▽

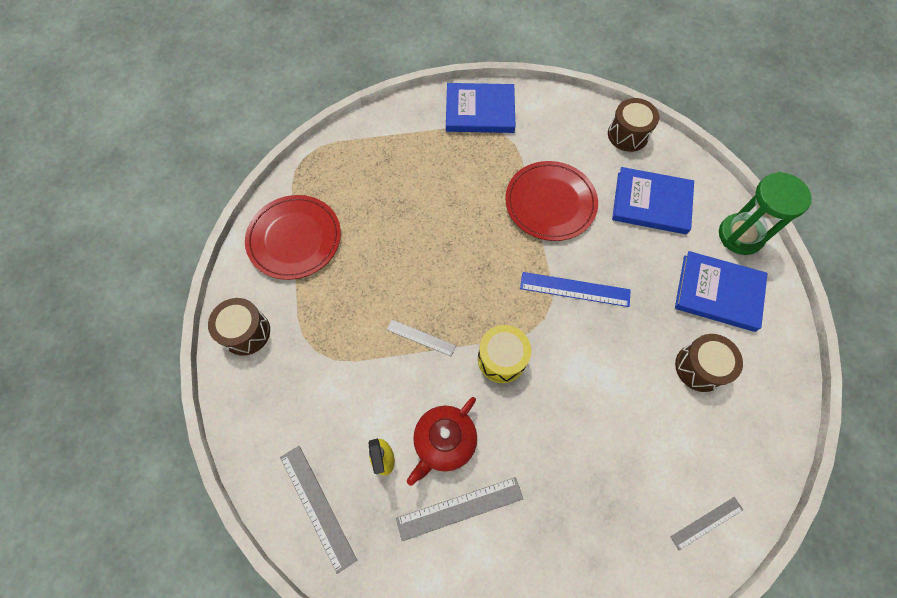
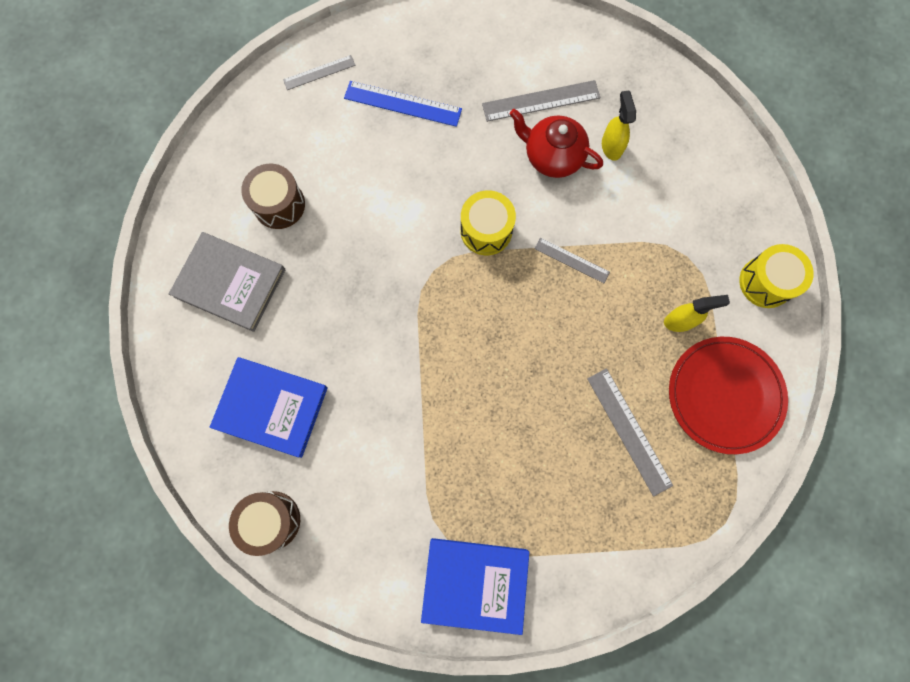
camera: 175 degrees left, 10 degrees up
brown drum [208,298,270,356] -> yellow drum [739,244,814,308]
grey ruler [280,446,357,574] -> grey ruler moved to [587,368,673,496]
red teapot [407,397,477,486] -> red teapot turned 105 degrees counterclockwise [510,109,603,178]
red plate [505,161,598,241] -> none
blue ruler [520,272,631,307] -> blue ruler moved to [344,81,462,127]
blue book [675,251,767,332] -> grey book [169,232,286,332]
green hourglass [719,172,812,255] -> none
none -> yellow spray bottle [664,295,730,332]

△

### What you have to do
Locate the word "degrees" in the records and collect each line it appears in.

### Answer
camera: 175 degrees left, 10 degrees up
red teapot [407,397,477,486] -> red teapot turned 105 degrees counterclockwise [510,109,603,178]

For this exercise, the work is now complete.